Items from a data source =>
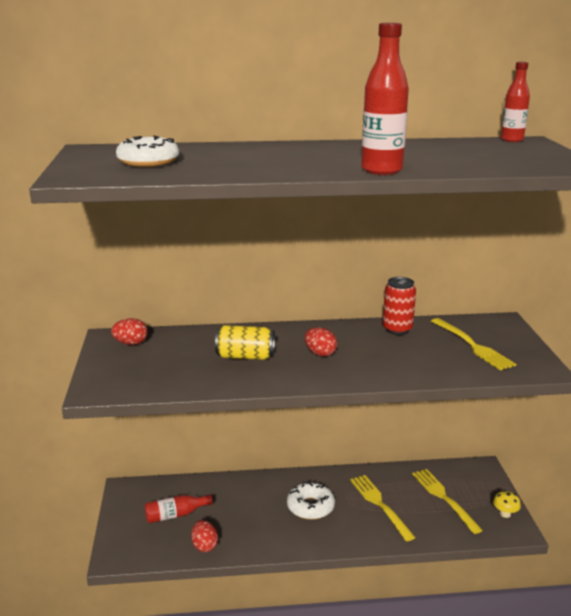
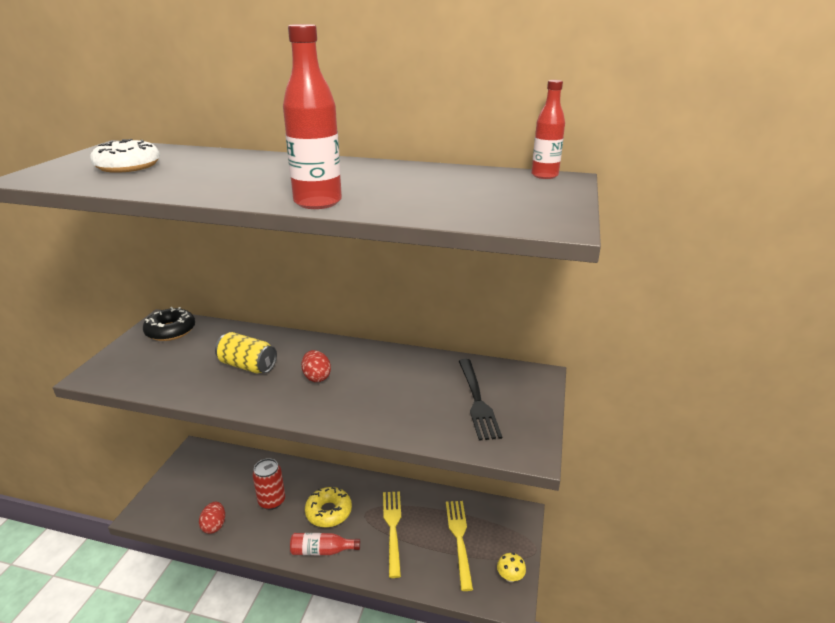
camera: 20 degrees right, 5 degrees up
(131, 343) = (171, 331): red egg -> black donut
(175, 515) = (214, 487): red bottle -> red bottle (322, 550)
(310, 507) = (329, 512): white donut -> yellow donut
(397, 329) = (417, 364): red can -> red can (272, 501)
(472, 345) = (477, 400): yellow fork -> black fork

Your assignment => If a line above holds the string "black", return it as it stands.

Your response =>
(131, 343) = (171, 331): red egg -> black donut
(472, 345) = (477, 400): yellow fork -> black fork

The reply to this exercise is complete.